§ What this task involves: Render every one of the following lines as a Markdown table with the columns Row and Line, numbering each row and leaving out blank lines.
** begin Given records **
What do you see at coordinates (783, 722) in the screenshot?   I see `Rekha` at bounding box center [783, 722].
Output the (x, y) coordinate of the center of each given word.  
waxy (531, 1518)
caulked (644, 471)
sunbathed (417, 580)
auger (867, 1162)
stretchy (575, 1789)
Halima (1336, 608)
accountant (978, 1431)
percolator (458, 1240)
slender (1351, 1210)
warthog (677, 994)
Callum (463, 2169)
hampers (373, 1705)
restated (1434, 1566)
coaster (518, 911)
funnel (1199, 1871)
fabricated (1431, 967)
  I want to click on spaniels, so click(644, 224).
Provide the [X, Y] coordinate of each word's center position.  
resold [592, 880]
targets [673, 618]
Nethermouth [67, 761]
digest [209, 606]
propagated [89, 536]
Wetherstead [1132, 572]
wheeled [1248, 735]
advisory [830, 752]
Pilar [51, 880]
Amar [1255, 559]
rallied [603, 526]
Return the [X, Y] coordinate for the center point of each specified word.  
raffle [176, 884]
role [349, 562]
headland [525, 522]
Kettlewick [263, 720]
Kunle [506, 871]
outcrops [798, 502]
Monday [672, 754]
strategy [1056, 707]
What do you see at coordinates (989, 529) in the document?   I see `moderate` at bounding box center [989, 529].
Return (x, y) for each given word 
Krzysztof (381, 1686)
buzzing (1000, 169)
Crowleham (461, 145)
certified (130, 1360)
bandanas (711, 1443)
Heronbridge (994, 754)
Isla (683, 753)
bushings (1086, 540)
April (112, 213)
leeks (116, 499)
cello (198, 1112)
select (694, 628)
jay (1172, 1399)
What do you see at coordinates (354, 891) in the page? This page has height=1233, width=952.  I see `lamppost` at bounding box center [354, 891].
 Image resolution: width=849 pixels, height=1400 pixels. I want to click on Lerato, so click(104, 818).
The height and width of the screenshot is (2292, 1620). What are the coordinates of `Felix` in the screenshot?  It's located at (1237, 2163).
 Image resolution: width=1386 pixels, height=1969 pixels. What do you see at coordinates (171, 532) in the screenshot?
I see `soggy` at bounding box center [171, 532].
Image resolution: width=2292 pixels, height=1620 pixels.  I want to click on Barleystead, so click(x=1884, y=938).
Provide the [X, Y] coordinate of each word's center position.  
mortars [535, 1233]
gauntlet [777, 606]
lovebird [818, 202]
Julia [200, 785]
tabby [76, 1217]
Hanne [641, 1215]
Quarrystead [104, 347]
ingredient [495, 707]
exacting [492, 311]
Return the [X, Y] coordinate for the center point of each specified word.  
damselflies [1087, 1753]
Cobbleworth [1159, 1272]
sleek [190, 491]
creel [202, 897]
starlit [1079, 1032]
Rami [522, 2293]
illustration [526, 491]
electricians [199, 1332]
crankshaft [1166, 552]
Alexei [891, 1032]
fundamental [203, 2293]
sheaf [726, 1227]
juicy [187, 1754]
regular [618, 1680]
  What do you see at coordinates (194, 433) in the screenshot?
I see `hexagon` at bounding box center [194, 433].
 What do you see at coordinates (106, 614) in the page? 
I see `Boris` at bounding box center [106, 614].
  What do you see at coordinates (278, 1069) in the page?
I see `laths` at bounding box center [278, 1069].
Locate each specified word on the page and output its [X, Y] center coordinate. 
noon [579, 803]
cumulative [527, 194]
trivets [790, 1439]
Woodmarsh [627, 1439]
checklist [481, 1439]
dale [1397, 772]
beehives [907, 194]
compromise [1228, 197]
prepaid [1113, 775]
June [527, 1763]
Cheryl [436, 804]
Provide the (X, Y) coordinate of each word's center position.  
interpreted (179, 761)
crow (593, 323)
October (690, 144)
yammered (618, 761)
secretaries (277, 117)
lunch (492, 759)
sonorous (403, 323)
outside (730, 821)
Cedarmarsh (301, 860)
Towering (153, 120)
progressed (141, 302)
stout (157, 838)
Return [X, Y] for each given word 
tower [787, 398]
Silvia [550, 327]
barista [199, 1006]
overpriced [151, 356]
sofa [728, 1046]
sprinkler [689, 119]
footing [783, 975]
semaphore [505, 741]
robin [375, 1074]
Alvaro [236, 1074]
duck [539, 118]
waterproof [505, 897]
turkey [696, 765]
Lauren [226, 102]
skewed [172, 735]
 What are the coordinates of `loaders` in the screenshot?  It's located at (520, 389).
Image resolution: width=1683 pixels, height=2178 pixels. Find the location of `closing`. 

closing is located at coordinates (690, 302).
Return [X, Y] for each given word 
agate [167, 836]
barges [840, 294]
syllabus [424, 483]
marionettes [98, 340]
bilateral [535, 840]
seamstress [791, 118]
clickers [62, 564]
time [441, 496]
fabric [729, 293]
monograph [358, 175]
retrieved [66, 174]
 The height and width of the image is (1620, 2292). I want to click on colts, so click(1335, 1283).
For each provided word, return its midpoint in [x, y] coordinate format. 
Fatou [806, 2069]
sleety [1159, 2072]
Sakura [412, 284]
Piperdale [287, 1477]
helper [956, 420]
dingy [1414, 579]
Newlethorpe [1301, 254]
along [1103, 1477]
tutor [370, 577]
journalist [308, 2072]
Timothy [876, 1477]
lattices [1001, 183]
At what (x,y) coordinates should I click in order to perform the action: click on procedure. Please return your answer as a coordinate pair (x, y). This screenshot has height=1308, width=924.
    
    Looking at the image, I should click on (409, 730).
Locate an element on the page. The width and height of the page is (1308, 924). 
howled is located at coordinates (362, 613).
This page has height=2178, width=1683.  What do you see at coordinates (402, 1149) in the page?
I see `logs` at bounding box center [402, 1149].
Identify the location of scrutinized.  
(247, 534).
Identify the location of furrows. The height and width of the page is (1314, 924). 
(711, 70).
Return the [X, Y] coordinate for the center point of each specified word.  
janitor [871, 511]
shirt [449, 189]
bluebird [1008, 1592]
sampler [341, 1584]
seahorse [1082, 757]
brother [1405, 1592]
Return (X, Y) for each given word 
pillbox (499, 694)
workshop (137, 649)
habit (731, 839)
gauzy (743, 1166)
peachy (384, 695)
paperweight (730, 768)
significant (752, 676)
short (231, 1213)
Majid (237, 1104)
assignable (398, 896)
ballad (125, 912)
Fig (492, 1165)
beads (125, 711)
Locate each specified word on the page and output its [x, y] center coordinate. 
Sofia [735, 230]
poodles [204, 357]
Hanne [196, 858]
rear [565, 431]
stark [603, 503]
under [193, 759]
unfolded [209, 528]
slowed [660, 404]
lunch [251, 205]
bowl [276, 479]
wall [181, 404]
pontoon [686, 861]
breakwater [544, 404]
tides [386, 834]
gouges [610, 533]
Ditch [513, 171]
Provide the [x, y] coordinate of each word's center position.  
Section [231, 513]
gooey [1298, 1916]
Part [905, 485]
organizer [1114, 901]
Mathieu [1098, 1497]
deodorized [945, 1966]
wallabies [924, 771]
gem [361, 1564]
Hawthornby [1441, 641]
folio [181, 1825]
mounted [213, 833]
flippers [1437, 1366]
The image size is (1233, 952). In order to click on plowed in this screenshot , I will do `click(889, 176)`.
** end Given records **
§ Result:
| Row | Line |
|---|---|
| 1 | What do you see at coordinates (783, 722) in the screenshot?   I see `Rekha` at bounding box center [783, 722]. |
| 2 | Output the (x, y) coordinate of the center of each given word.   |
| 3 | waxy (531, 1518) |
| 4 | caulked (644, 471) |
| 5 | sunbathed (417, 580) |
| 6 | auger (867, 1162) |
| 7 | stretchy (575, 1789) |
| 8 | Halima (1336, 608) |
| 9 | accountant (978, 1431) |
| 10 | percolator (458, 1240) |
| 11 | slender (1351, 1210) |
| 12 | warthog (677, 994) |
| 13 | Callum (463, 2169) |
| 14 | hampers (373, 1705) |
| 15 | restated (1434, 1566) |
| 16 | coaster (518, 911) |
| 17 | funnel (1199, 1871) |
| 18 | fabricated (1431, 967) |
| 19 |   I want to click on spaniels, so click(644, 224). |
| 20 | Provide the [X, Y] coordinate of each word's center position.   |
| 21 | resold [592, 880] |
| 22 | targets [673, 618] |
| 23 | Nethermouth [67, 761] |
| 24 | digest [209, 606] |
| 25 | propagated [89, 536] |
| 26 | Wetherstead [1132, 572] |
| 27 | wheeled [1248, 735] |
| 28 | advisory [830, 752] |
| 29 | Pilar [51, 880] |
| 30 | Amar [1255, 559] |
| 31 | rallied [603, 526] |
| 32 | Return the [X, Y] coordinate for the center point of each specified word.   |
| 33 | raffle [176, 884] |
| 34 | role [349, 562] |
| 35 | headland [525, 522] |
| 36 | Kettlewick [263, 720] |
| 37 | Kunle [506, 871] |
| 38 | outcrops [798, 502] |
| 39 | Monday [672, 754] |
| 40 | strategy [1056, 707] |
| 41 | What do you see at coordinates (989, 529) in the document?   I see `moderate` at bounding box center [989, 529]. |
| 42 | Return (x, y) for each given word  |
| 43 | Krzysztof (381, 1686) |
| 44 | buzzing (1000, 169) |
| 45 | Crowleham (461, 145) |
| 46 | certified (130, 1360) |
| 47 | bandanas (711, 1443) |
| 48 | Heronbridge (994, 754) |
| 49 | Isla (683, 753) |
| 50 | bushings (1086, 540) |
| 51 | April (112, 213) |
| 52 | leeks (116, 499) |
| 53 | cello (198, 1112) |
| 54 | select (694, 628) |
| 55 | jay (1172, 1399) |
| 56 | What do you see at coordinates (354, 891) in the page? This page has height=1233, width=952.  I see `lamppost` at bounding box center [354, 891]. |
| 57 |  Image resolution: width=849 pixels, height=1400 pixels. I want to click on Lerato, so click(104, 818). |
| 58 | The height and width of the screenshot is (2292, 1620). What are the coordinates of `Felix` in the screenshot?  It's located at (1237, 2163). |
| 59 |  Image resolution: width=1386 pixels, height=1969 pixels. What do you see at coordinates (171, 532) in the screenshot? |
| 60 | I see `soggy` at bounding box center [171, 532]. |
| 61 | Image resolution: width=2292 pixels, height=1620 pixels.  I want to click on Barleystead, so click(x=1884, y=938). |
| 62 | Provide the [X, Y] coordinate of each word's center position.   |
| 63 | mortars [535, 1233] |
| 64 | gauntlet [777, 606] |
| 65 | lovebird [818, 202] |
| 66 | Julia [200, 785] |
| 67 | tabby [76, 1217] |
| 68 | Hanne [641, 1215] |
| 69 | Quarrystead [104, 347] |
| 70 | ingredient [495, 707] |
| 71 | exacting [492, 311] |
| 72 | Return the [X, Y] coordinate for the center point of each specified word.   |
| 73 | damselflies [1087, 1753] |
| 74 | Cobbleworth [1159, 1272] |
| 75 | sleek [190, 491] |
| 76 | creel [202, 897] |
| 77 | starlit [1079, 1032] |
| 78 | Rami [522, 2293] |
| 79 | illustration [526, 491] |
| 80 | electricians [199, 1332] |
| 81 | crankshaft [1166, 552] |
| 82 | Alexei [891, 1032] |
| 83 | fundamental [203, 2293] |
| 84 | sheaf [726, 1227] |
| 85 | juicy [187, 1754] |
| 86 | regular [618, 1680] |
| 87 |   What do you see at coordinates (194, 433) in the screenshot? |
| 88 | I see `hexagon` at bounding box center [194, 433]. |
| 89 |  What do you see at coordinates (106, 614) in the page?  |
| 90 | I see `Boris` at bounding box center [106, 614]. |
| 91 |   What do you see at coordinates (278, 1069) in the page? |
| 92 | I see `laths` at bounding box center [278, 1069]. |
| 93 | Locate each specified word on the page and output its [X, Y] center coordinate.  |
| 94 | noon [579, 803] |
| 95 | cumulative [527, 194] |
| 96 | trivets [790, 1439] |
| 97 | Woodmarsh [627, 1439] |
| 98 | checklist [481, 1439] |
| 99 | dale [1397, 772] |
| 100 | beehives [907, 194] |
| 101 | compromise [1228, 197] |
| 102 | prepaid [1113, 775] |
| 103 | June [527, 1763] |
| 104 | Cheryl [436, 804] |
| 105 | Provide the (X, Y) coordinate of each word's center position.   |
| 106 | interpreted (179, 761) |
| 107 | crow (593, 323) |
| 108 | October (690, 144) |
| 109 | yammered (618, 761) |
| 110 | secretaries (277, 117) |
| 111 | lunch (492, 759) |
| 112 | sonorous (403, 323) |
| 113 | outside (730, 821) |
| 114 | Cedarmarsh (301, 860) |
| 115 | Towering (153, 120) |
| 116 | progressed (141, 302) |
| 117 | stout (157, 838) |
| 118 | Return [X, Y] for each given word  |
| 119 | tower [787, 398] |
| 120 | Silvia [550, 327] |
| 121 | barista [199, 1006] |
| 122 | overpriced [151, 356] |
| 123 | sofa [728, 1046] |
| 124 | sprinkler [689, 119] |
| 125 | footing [783, 975] |
| 126 | semaphore [505, 741] |
| 127 | robin [375, 1074] |
| 128 | Alvaro [236, 1074] |
| 129 | duck [539, 118] |
| 130 | waterproof [505, 897] |
| 131 | turkey [696, 765] |
| 132 | Lauren [226, 102] |
| 133 | skewed [172, 735] |
| 134 |  What are the coordinates of `loaders` in the screenshot?  It's located at (520, 389). |
| 135 | Image resolution: width=1683 pixels, height=2178 pixels. Find the location of `closing`.  |
| 136 | closing is located at coordinates (690, 302). |
| 137 | Return [X, Y] for each given word  |
| 138 | agate [167, 836] |
| 139 | barges [840, 294] |
| 140 | syllabus [424, 483] |
| 141 | marionettes [98, 340] |
| 142 | bilateral [535, 840] |
| 143 | seamstress [791, 118] |
| 144 | clickers [62, 564] |
| 145 | time [441, 496] |
| 146 | fabric [729, 293] |
| 147 | monograph [358, 175] |
| 148 | retrieved [66, 174] |
| 149 |  The height and width of the image is (1620, 2292). I want to click on colts, so click(1335, 1283). |
| 150 | For each provided word, return its midpoint in [x, y] coordinate format.  |
| 151 | Fatou [806, 2069] |
| 152 | sleety [1159, 2072] |
| 153 | Sakura [412, 284] |
| 154 | Piperdale [287, 1477] |
| 155 | helper [956, 420] |
| 156 | dingy [1414, 579] |
| 157 | Newlethorpe [1301, 254] |
| 158 | along [1103, 1477] |
| 159 | tutor [370, 577] |
| 160 | journalist [308, 2072] |
| 161 | Timothy [876, 1477] |
| 162 | lattices [1001, 183] |
| 163 | At what (x,y) coordinates should I click in order to perform the action: click on procedure. Please return your answer as a coordinate pair (x, y). This screenshot has height=1308, width=924. |
| 164 |     Looking at the image, I should click on (409, 730). |
| 165 | Locate an element on the page. The width and height of the page is (1308, 924).  |
| 166 | howled is located at coordinates (362, 613). |
| 167 | This page has height=2178, width=1683.  What do you see at coordinates (402, 1149) in the page? |
| 168 | I see `logs` at bounding box center [402, 1149]. |
| 169 | Identify the location of scrutinized.   |
| 170 | (247, 534). |
| 171 | Identify the location of furrows. The height and width of the page is (1314, 924).  |
| 172 | (711, 70). |
| 173 | Return the [X, Y] coordinate for the center point of each specified word.   |
| 174 | janitor [871, 511] |
| 175 | shirt [449, 189] |
| 176 | bluebird [1008, 1592] |
| 177 | sampler [341, 1584] |
| 178 | seahorse [1082, 757] |
| 179 | brother [1405, 1592] |
| 180 | Return (X, Y) for each given word  |
| 181 | pillbox (499, 694) |
| 182 | workshop (137, 649) |
| 183 | habit (731, 839) |
| 184 | gauzy (743, 1166) |
| 185 | peachy (384, 695) |
| 186 | paperweight (730, 768) |
| 187 | significant (752, 676) |
| 188 | short (231, 1213) |
| 189 | Majid (237, 1104) |
| 190 | assignable (398, 896) |
| 191 | ballad (125, 912) |
| 192 | Fig (492, 1165) |
| 193 | beads (125, 711) |
| 194 | Locate each specified word on the page and output its [x, y] center coordinate.  |
| 195 | Sofia [735, 230] |
| 196 | poodles [204, 357] |
| 197 | Hanne [196, 858] |
| 198 | rear [565, 431] |
| 199 | stark [603, 503] |
| 200 | under [193, 759] |
| 201 | unfolded [209, 528] |
| 202 | slowed [660, 404] |
| 203 | lunch [251, 205] |
| 204 | bowl [276, 479] |
| 205 | wall [181, 404] |
| 206 | pontoon [686, 861] |
| 207 | breakwater [544, 404] |
| 208 | tides [386, 834] |
| 209 | gouges [610, 533] |
| 210 | Ditch [513, 171] |
| 211 | Provide the [x, y] coordinate of each word's center position.   |
| 212 | Section [231, 513] |
| 213 | gooey [1298, 1916] |
| 214 | Part [905, 485] |
| 215 | organizer [1114, 901] |
| 216 | Mathieu [1098, 1497] |
| 217 | deodorized [945, 1966] |
| 218 | wallabies [924, 771] |
| 219 | gem [361, 1564] |
| 220 | Hawthornby [1441, 641] |
| 221 | folio [181, 1825] |
| 222 | mounted [213, 833] |
| 223 | flippers [1437, 1366] |
| 224 | The image size is (1233, 952). In order to click on plowed in this screenshot , I will do `click(889, 176)`. |